DIRECTION => Please rewrite the lines in these items with "purple hexagon" replaced by "violet hexagon" everywhere and everything else unchanged, leaving out the pictures.

DATA FOR PROCESSING =>
----------

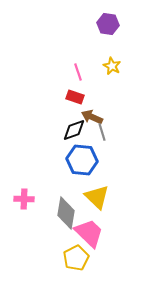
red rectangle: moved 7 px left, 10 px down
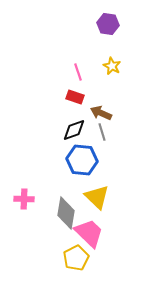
brown arrow: moved 9 px right, 4 px up
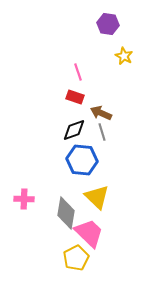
yellow star: moved 12 px right, 10 px up
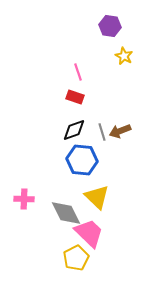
purple hexagon: moved 2 px right, 2 px down
brown arrow: moved 19 px right, 18 px down; rotated 45 degrees counterclockwise
gray diamond: rotated 36 degrees counterclockwise
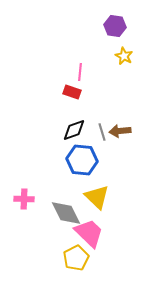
purple hexagon: moved 5 px right
pink line: moved 2 px right; rotated 24 degrees clockwise
red rectangle: moved 3 px left, 5 px up
brown arrow: rotated 15 degrees clockwise
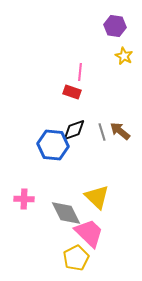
brown arrow: rotated 45 degrees clockwise
blue hexagon: moved 29 px left, 15 px up
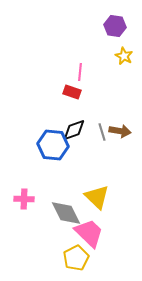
brown arrow: rotated 150 degrees clockwise
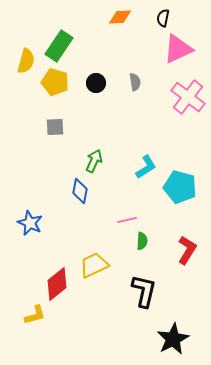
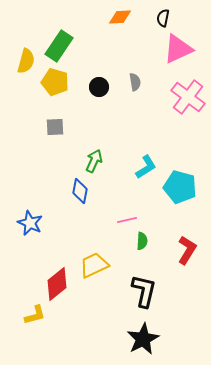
black circle: moved 3 px right, 4 px down
black star: moved 30 px left
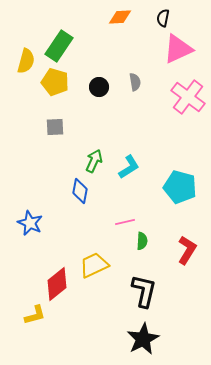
cyan L-shape: moved 17 px left
pink line: moved 2 px left, 2 px down
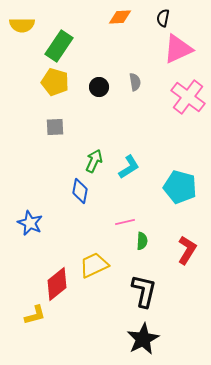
yellow semicircle: moved 4 px left, 36 px up; rotated 75 degrees clockwise
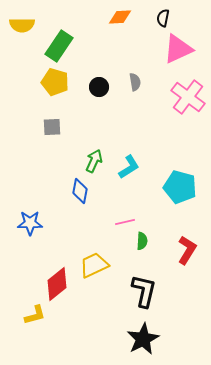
gray square: moved 3 px left
blue star: rotated 25 degrees counterclockwise
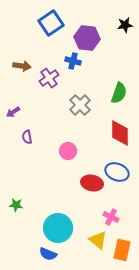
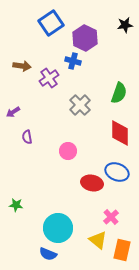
purple hexagon: moved 2 px left; rotated 20 degrees clockwise
pink cross: rotated 21 degrees clockwise
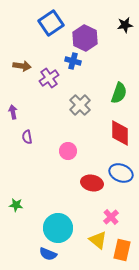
purple arrow: rotated 112 degrees clockwise
blue ellipse: moved 4 px right, 1 px down
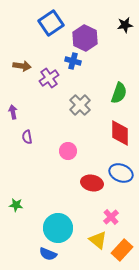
orange rectangle: rotated 30 degrees clockwise
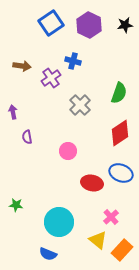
purple hexagon: moved 4 px right, 13 px up
purple cross: moved 2 px right
red diamond: rotated 56 degrees clockwise
cyan circle: moved 1 px right, 6 px up
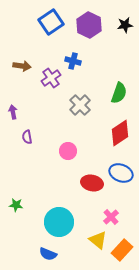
blue square: moved 1 px up
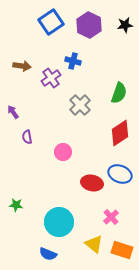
purple arrow: rotated 24 degrees counterclockwise
pink circle: moved 5 px left, 1 px down
blue ellipse: moved 1 px left, 1 px down
yellow triangle: moved 4 px left, 4 px down
orange rectangle: rotated 65 degrees clockwise
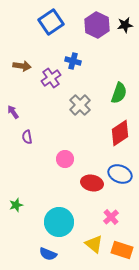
purple hexagon: moved 8 px right
pink circle: moved 2 px right, 7 px down
green star: rotated 24 degrees counterclockwise
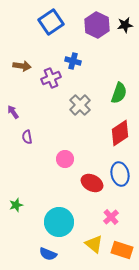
purple cross: rotated 12 degrees clockwise
blue ellipse: rotated 55 degrees clockwise
red ellipse: rotated 15 degrees clockwise
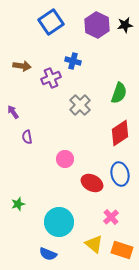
green star: moved 2 px right, 1 px up
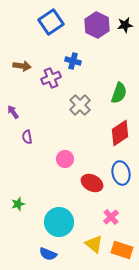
blue ellipse: moved 1 px right, 1 px up
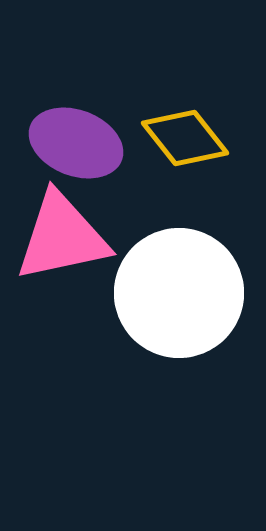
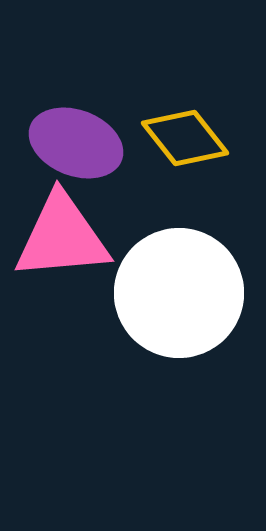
pink triangle: rotated 7 degrees clockwise
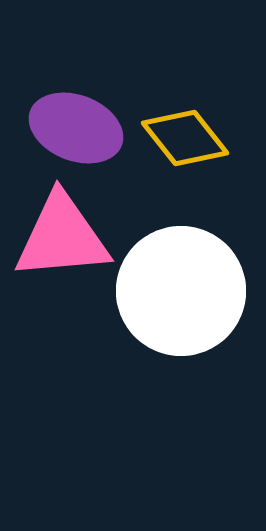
purple ellipse: moved 15 px up
white circle: moved 2 px right, 2 px up
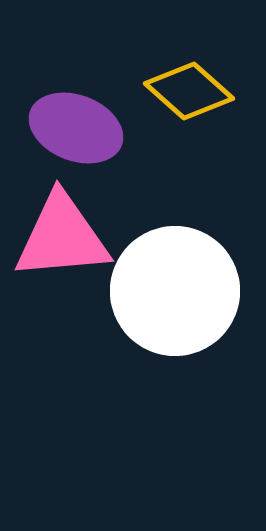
yellow diamond: moved 4 px right, 47 px up; rotated 10 degrees counterclockwise
white circle: moved 6 px left
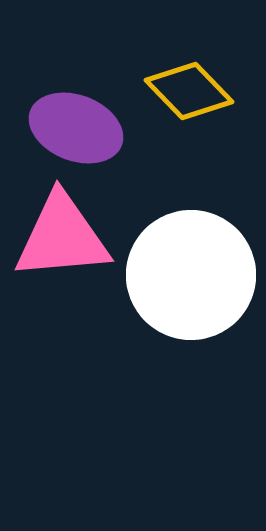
yellow diamond: rotated 4 degrees clockwise
white circle: moved 16 px right, 16 px up
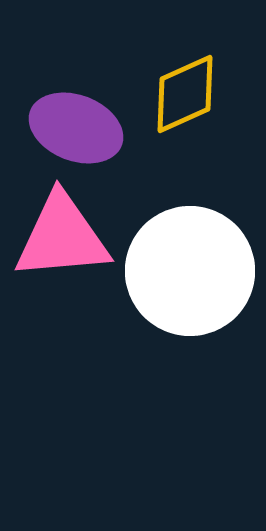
yellow diamond: moved 4 px left, 3 px down; rotated 70 degrees counterclockwise
white circle: moved 1 px left, 4 px up
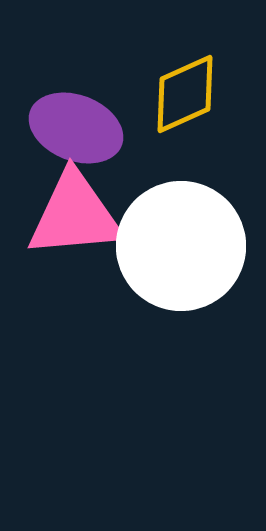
pink triangle: moved 13 px right, 22 px up
white circle: moved 9 px left, 25 px up
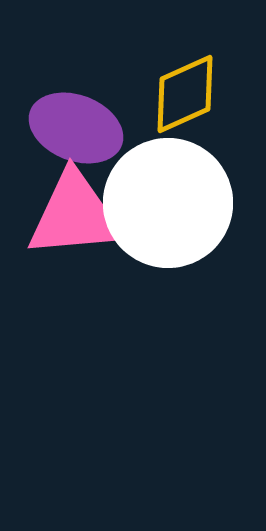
white circle: moved 13 px left, 43 px up
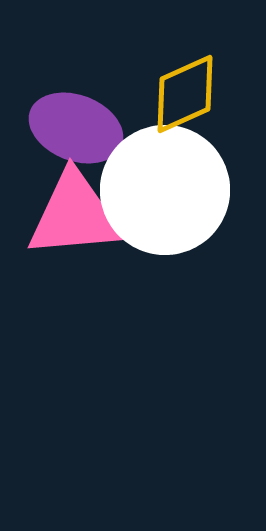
white circle: moved 3 px left, 13 px up
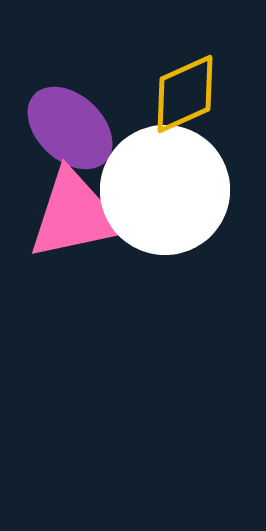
purple ellipse: moved 6 px left; rotated 22 degrees clockwise
pink triangle: rotated 7 degrees counterclockwise
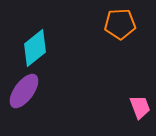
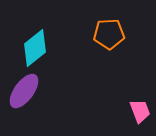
orange pentagon: moved 11 px left, 10 px down
pink trapezoid: moved 4 px down
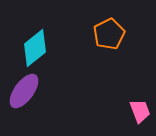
orange pentagon: rotated 24 degrees counterclockwise
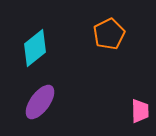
purple ellipse: moved 16 px right, 11 px down
pink trapezoid: rotated 20 degrees clockwise
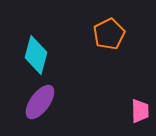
cyan diamond: moved 1 px right, 7 px down; rotated 36 degrees counterclockwise
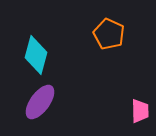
orange pentagon: rotated 20 degrees counterclockwise
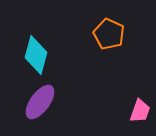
pink trapezoid: rotated 20 degrees clockwise
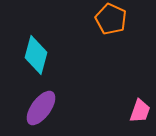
orange pentagon: moved 2 px right, 15 px up
purple ellipse: moved 1 px right, 6 px down
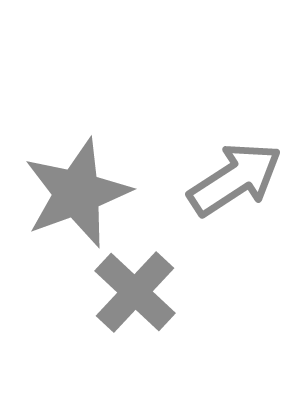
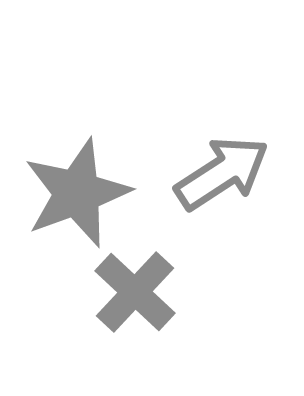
gray arrow: moved 13 px left, 6 px up
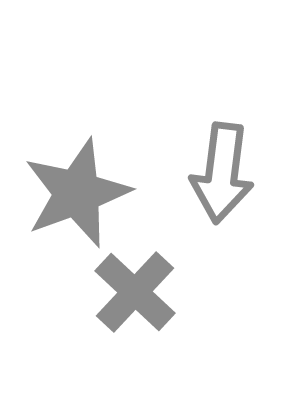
gray arrow: rotated 130 degrees clockwise
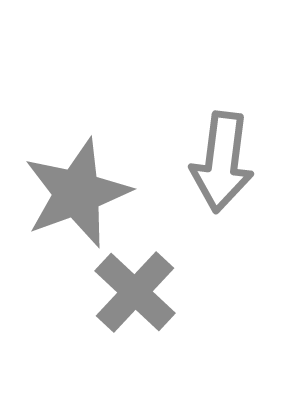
gray arrow: moved 11 px up
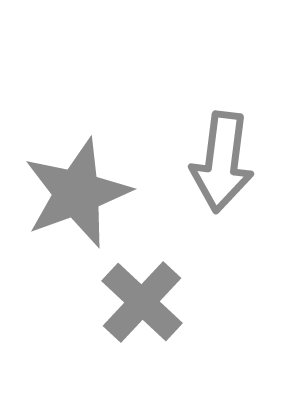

----------

OUTPUT BELOW =>
red rectangle: moved 7 px left, 10 px down
brown arrow: moved 9 px right, 4 px up
yellow star: moved 12 px right, 10 px up
violet hexagon: moved 2 px right, 2 px down
brown arrow: moved 19 px right, 18 px down; rotated 45 degrees counterclockwise
gray diamond: rotated 36 degrees counterclockwise
violet hexagon: moved 5 px right
pink line: moved 2 px right; rotated 24 degrees clockwise
red rectangle: moved 3 px left, 5 px up
brown arrow: rotated 15 degrees clockwise
brown arrow: rotated 45 degrees clockwise
blue hexagon: moved 29 px left, 15 px up
brown arrow: rotated 150 degrees clockwise
black circle: moved 3 px right, 4 px down
black star: moved 30 px left
cyan L-shape: moved 17 px left
pink line: moved 2 px left, 2 px down
yellow semicircle: moved 4 px left, 36 px up; rotated 75 degrees clockwise
gray square: moved 3 px left
blue star: rotated 25 degrees counterclockwise
violet hexagon: moved 2 px left; rotated 20 degrees clockwise
pink cross: rotated 21 degrees clockwise
purple arrow: rotated 112 degrees clockwise
blue ellipse: moved 4 px right, 1 px down
orange rectangle: rotated 30 degrees clockwise
violet hexagon: moved 4 px right, 13 px up
purple cross: moved 2 px right
red diamond: rotated 56 degrees clockwise
cyan circle: moved 1 px right, 6 px up
blue square: moved 1 px up
purple arrow: rotated 24 degrees counterclockwise
pink circle: moved 5 px left, 1 px down
blue ellipse: moved 1 px left, 1 px down
yellow triangle: moved 4 px left, 4 px down
orange rectangle: rotated 65 degrees clockwise
violet hexagon: moved 8 px right
pink circle: moved 2 px right, 7 px down
green star: rotated 24 degrees counterclockwise
purple cross: rotated 12 degrees clockwise
blue ellipse: rotated 55 degrees clockwise
red ellipse: rotated 15 degrees clockwise
green star: moved 2 px right, 1 px up
blue ellipse: moved 1 px right, 1 px up
pink triangle: rotated 7 degrees clockwise
purple ellipse: moved 15 px up
white circle: moved 2 px right, 2 px up
yellow diamond: moved 4 px right, 47 px up; rotated 10 degrees counterclockwise
white circle: moved 6 px left
yellow diamond: rotated 4 degrees clockwise
white circle: moved 16 px right, 16 px up
yellow diamond: moved 4 px left, 3 px down; rotated 70 degrees counterclockwise
white circle: moved 1 px left, 4 px up
pink triangle: moved 13 px right, 22 px up
white circle: moved 9 px left, 25 px up
white circle: moved 13 px left, 43 px up
white circle: moved 3 px left, 13 px up
purple ellipse: moved 6 px left; rotated 22 degrees clockwise
pink triangle: rotated 7 degrees counterclockwise
orange pentagon: moved 11 px left, 10 px down
pink trapezoid: moved 4 px down
orange pentagon: rotated 24 degrees counterclockwise
purple ellipse: moved 16 px right, 11 px down
pink trapezoid: rotated 20 degrees clockwise
cyan diamond: moved 1 px right, 7 px down; rotated 36 degrees counterclockwise
orange pentagon: rotated 20 degrees counterclockwise
pink trapezoid: rotated 20 degrees clockwise
orange pentagon: moved 2 px right, 15 px up
purple ellipse: moved 1 px right, 6 px down
gray arrow: moved 13 px left, 6 px up
gray arrow: rotated 130 degrees clockwise
gray arrow: moved 11 px up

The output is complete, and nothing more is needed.